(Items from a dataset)

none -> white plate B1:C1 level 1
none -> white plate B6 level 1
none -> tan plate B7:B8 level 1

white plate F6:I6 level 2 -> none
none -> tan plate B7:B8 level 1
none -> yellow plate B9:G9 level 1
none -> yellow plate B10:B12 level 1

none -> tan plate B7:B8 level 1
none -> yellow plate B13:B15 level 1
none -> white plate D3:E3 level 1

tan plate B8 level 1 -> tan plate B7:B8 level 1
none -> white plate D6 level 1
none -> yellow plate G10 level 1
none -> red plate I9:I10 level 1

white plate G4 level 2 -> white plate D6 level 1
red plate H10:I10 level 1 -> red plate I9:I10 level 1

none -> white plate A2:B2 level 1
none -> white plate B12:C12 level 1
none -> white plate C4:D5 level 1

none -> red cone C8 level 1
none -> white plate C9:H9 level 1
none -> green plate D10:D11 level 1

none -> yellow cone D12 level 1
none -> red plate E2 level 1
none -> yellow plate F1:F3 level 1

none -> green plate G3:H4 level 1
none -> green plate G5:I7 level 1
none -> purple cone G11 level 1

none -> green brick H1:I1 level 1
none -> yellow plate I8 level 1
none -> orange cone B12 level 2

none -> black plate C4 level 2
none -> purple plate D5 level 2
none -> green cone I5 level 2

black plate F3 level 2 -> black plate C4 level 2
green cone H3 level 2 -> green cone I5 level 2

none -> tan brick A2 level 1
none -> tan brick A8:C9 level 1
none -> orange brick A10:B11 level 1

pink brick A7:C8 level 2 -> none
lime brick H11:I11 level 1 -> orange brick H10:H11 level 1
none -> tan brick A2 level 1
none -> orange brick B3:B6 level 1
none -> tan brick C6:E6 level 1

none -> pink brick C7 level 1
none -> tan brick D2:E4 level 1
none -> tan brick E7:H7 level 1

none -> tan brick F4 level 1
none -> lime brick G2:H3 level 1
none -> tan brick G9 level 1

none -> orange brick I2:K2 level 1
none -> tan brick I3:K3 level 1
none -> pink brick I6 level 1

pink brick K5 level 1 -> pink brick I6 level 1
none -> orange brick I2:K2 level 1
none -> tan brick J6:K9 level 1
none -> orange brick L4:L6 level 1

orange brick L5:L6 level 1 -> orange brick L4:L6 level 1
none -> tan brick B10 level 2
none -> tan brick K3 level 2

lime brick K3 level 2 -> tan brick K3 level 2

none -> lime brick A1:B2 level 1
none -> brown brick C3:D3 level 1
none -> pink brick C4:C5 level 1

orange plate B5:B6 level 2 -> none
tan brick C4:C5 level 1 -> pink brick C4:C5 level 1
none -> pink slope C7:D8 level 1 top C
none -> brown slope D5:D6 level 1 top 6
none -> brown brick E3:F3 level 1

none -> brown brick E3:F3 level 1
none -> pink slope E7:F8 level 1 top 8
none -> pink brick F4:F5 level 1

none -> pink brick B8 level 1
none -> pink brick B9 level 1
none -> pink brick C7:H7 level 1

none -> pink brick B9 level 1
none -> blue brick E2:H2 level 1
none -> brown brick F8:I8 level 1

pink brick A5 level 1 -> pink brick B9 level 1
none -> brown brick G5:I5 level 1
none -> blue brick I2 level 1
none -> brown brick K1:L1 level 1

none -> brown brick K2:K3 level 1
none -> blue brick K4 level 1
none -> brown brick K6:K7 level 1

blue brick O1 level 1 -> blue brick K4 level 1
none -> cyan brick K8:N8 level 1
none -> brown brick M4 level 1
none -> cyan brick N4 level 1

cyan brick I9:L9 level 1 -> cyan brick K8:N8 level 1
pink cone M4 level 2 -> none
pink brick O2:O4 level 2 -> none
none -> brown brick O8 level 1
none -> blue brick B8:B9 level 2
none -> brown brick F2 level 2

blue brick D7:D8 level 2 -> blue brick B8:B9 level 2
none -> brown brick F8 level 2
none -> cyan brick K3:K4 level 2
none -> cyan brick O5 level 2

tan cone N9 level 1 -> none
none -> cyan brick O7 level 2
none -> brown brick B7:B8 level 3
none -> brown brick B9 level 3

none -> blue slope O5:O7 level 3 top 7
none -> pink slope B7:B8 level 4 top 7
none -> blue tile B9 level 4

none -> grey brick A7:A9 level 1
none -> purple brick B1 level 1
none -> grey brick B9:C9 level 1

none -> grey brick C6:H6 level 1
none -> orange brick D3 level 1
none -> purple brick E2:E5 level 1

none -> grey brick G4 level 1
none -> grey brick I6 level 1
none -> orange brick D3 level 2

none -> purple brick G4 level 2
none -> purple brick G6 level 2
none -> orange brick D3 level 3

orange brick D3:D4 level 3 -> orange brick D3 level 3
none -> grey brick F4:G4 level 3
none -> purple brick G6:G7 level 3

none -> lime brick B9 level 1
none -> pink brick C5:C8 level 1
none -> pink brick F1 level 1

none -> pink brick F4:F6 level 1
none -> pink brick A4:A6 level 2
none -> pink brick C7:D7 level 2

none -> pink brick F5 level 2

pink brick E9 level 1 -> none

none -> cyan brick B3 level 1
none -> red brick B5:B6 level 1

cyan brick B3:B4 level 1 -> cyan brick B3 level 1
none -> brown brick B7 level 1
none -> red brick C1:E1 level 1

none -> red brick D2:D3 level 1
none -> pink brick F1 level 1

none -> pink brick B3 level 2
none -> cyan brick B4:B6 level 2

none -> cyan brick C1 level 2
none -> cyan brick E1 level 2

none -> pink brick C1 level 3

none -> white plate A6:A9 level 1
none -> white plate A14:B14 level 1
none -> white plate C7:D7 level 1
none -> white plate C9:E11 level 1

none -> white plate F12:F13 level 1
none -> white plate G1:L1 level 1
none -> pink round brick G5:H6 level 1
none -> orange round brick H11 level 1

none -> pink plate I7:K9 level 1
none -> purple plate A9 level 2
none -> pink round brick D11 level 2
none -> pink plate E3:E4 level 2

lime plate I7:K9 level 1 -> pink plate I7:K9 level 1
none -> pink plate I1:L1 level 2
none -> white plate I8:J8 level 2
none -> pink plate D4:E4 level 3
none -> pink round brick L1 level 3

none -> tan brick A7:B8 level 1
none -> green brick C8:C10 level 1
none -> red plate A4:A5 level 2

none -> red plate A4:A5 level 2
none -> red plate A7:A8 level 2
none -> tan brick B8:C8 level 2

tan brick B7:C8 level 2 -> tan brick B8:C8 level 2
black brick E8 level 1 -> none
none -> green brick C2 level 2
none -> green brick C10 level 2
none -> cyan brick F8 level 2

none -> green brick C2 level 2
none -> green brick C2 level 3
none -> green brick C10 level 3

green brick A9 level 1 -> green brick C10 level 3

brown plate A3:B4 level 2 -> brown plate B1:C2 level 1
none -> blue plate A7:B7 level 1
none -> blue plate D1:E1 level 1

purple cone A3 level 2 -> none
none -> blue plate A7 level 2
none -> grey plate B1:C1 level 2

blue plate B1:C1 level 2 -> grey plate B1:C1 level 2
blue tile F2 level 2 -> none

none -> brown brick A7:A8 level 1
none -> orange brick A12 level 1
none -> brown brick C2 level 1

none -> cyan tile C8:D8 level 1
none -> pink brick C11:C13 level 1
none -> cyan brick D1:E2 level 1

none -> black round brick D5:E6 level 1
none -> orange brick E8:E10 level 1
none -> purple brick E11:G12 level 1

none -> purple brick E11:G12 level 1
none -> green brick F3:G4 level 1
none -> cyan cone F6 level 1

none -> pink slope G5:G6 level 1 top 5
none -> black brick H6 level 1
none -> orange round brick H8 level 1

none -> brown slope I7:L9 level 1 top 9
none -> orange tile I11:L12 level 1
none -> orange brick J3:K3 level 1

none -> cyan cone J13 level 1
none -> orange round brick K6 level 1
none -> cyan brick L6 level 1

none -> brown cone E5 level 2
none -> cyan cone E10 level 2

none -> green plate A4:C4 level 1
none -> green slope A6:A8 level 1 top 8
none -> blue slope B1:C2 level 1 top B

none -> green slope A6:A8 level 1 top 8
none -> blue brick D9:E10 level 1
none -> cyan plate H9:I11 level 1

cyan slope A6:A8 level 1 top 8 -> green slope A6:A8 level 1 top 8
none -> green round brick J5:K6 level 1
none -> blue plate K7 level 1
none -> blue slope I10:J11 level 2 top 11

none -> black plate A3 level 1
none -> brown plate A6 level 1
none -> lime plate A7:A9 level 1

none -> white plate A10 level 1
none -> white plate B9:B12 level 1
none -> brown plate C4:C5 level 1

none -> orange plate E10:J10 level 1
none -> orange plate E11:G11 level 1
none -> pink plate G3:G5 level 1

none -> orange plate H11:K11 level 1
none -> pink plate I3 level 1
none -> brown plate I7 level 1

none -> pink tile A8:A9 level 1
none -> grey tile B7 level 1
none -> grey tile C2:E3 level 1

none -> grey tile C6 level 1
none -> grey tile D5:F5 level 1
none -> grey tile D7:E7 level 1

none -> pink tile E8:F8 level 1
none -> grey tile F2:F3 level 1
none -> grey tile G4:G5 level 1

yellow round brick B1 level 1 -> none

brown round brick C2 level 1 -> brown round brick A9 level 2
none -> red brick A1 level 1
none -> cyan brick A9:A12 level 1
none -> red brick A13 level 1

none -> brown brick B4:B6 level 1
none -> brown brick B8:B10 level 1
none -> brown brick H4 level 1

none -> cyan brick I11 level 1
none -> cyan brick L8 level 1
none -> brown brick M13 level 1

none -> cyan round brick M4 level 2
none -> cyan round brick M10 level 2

TASK STATEMENT:
Copy the lines above exactly, beginning at the line that has "none -> brown brick G5:I5 level 1" and stopping after the line that has "none -> orange brick D3 level 3", and omit the rest.

PROBLEM SOLUTION:
none -> brown brick G5:I5 level 1
none -> blue brick I2 level 1
none -> brown brick K1:L1 level 1

none -> brown brick K2:K3 level 1
none -> blue brick K4 level 1
none -> brown brick K6:K7 level 1

blue brick O1 level 1 -> blue brick K4 level 1
none -> cyan brick K8:N8 level 1
none -> brown brick M4 level 1
none -> cyan brick N4 level 1

cyan brick I9:L9 level 1 -> cyan brick K8:N8 level 1
pink cone M4 level 2 -> none
pink brick O2:O4 level 2 -> none
none -> brown brick O8 level 1
none -> blue brick B8:B9 level 2
none -> brown brick F2 level 2

blue brick D7:D8 level 2 -> blue brick B8:B9 level 2
none -> brown brick F8 level 2
none -> cyan brick K3:K4 level 2
none -> cyan brick O5 level 2

tan cone N9 level 1 -> none
none -> cyan brick O7 level 2
none -> brown brick B7:B8 level 3
none -> brown brick B9 level 3

none -> blue slope O5:O7 level 3 top 7
none -> pink slope B7:B8 level 4 top 7
none -> blue tile B9 level 4

none -> grey brick A7:A9 level 1
none -> purple brick B1 level 1
none -> grey brick B9:C9 level 1

none -> grey brick C6:H6 level 1
none -> orange brick D3 level 1
none -> purple brick E2:E5 level 1

none -> grey brick G4 level 1
none -> grey brick I6 level 1
none -> orange brick D3 level 2

none -> purple brick G4 level 2
none -> purple brick G6 level 2
none -> orange brick D3 level 3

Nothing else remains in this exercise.